» Activity
Give back the listing in full and exactly, leaving out the images.

» Input data
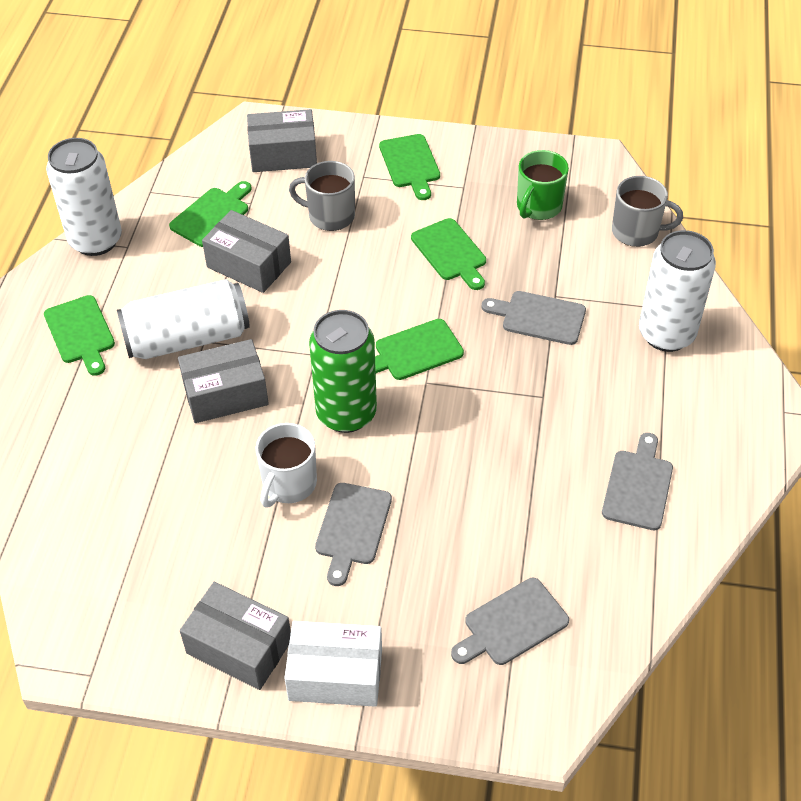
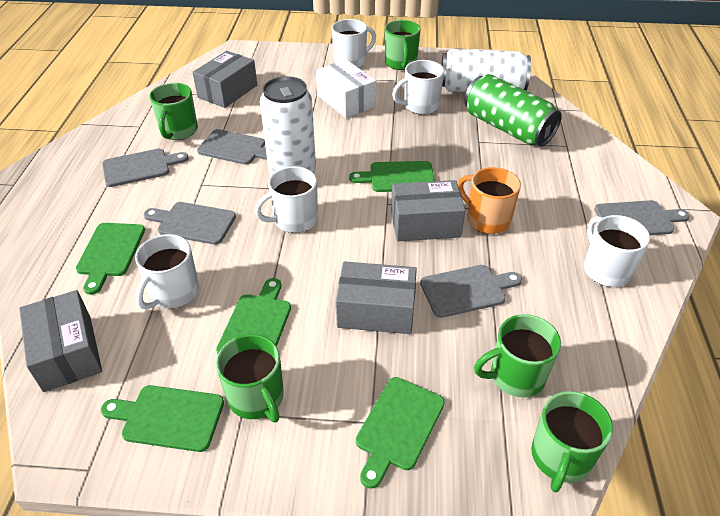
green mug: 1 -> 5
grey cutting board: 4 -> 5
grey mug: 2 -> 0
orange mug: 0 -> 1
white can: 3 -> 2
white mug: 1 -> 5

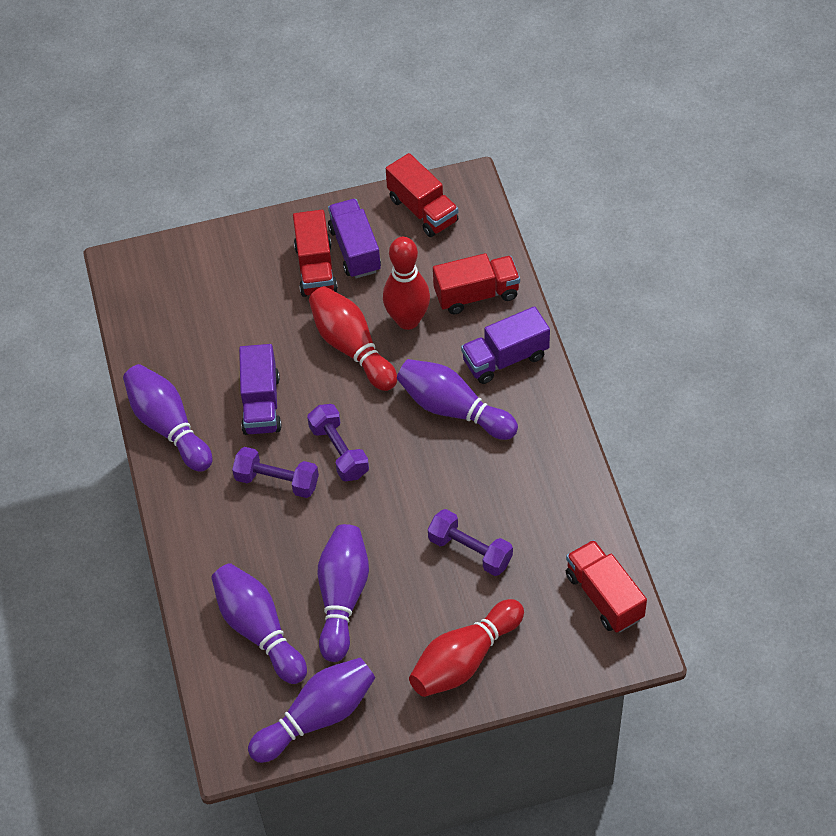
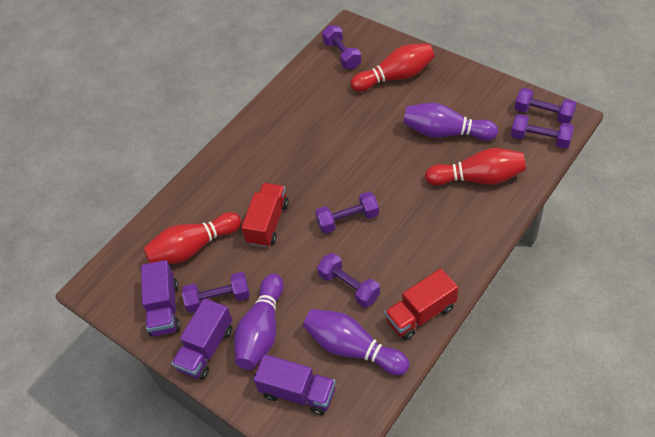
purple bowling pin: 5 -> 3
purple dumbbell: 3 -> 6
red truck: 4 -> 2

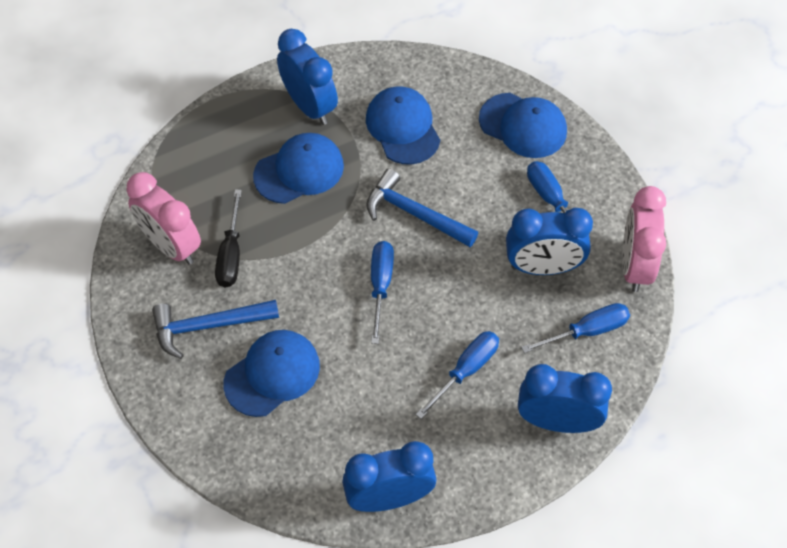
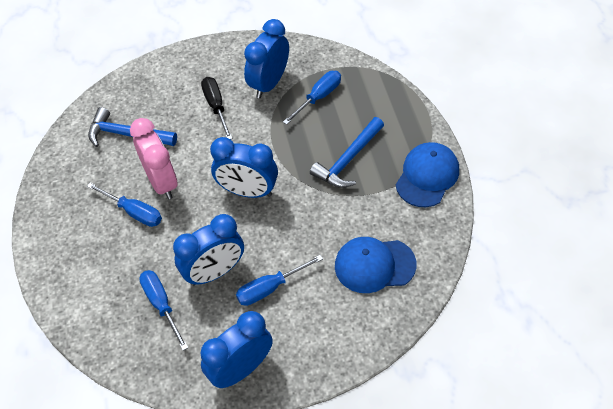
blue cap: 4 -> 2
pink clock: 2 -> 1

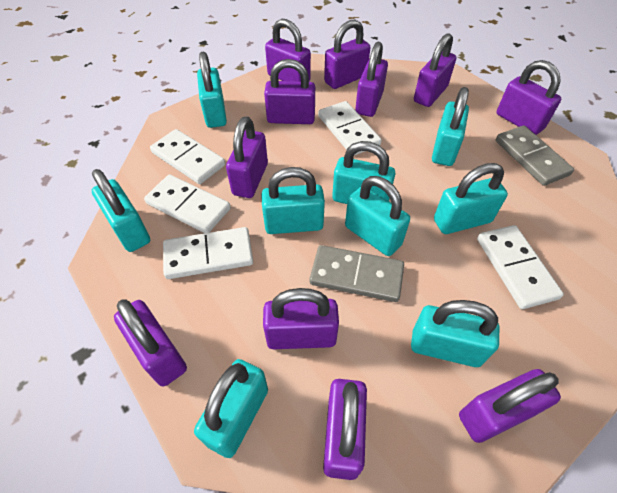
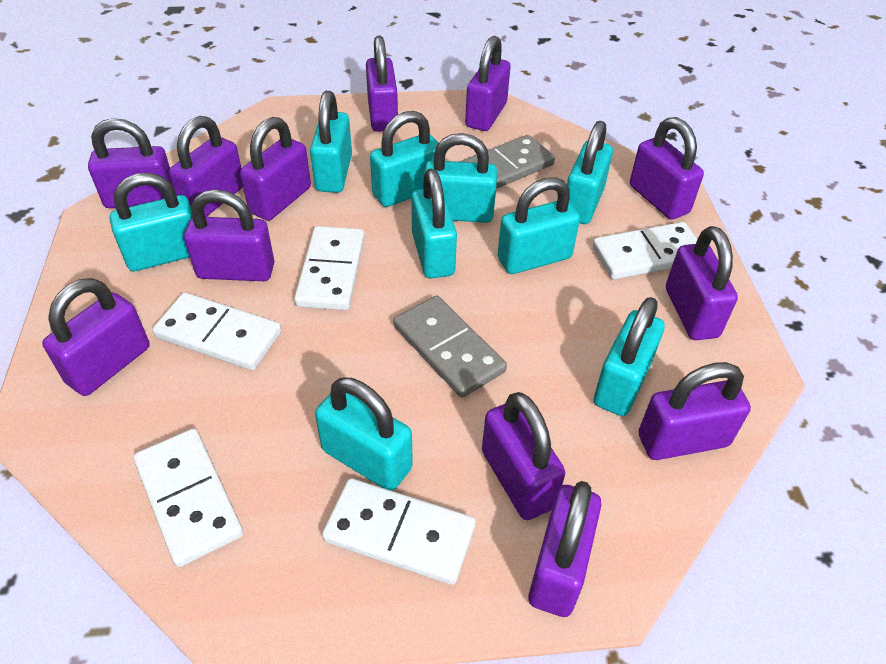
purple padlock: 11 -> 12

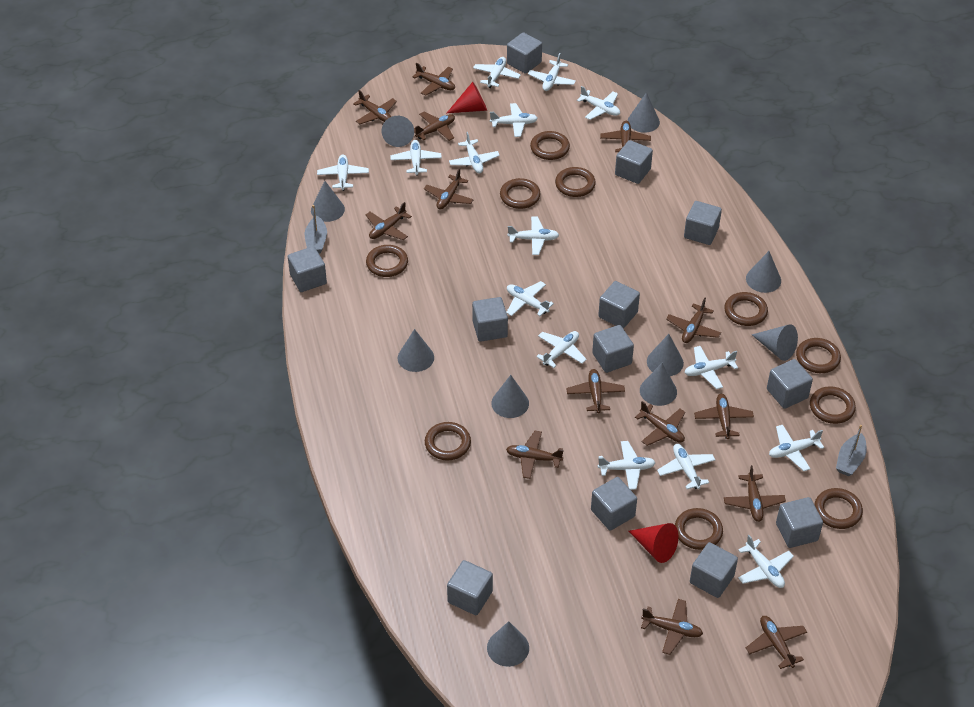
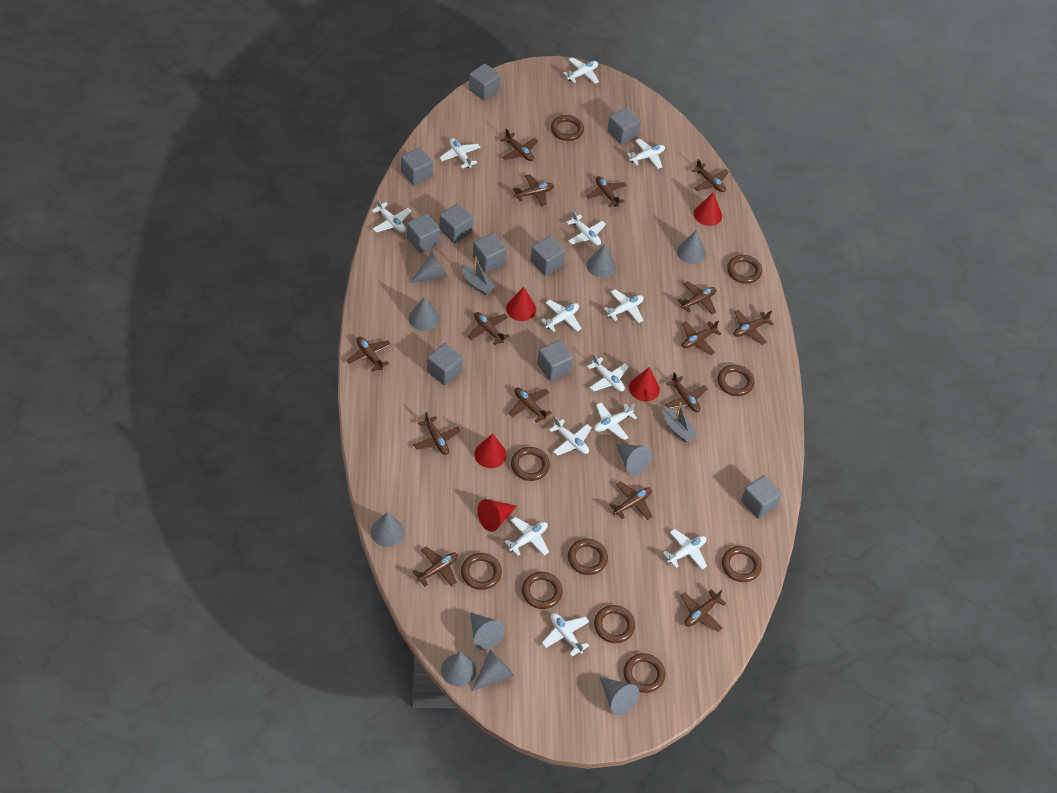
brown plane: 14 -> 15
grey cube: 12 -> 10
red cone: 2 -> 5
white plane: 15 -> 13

» Worked solution
green mug: 1 -> 5
grey cutting board: 4 -> 5
grey mug: 2 -> 0
orange mug: 0 -> 1
white can: 3 -> 2
white mug: 1 -> 5

purple bowling pin: 5 -> 3
purple dumbbell: 3 -> 6
red truck: 4 -> 2

blue cap: 4 -> 2
pink clock: 2 -> 1

purple padlock: 11 -> 12

brown plane: 14 -> 15
grey cube: 12 -> 10
red cone: 2 -> 5
white plane: 15 -> 13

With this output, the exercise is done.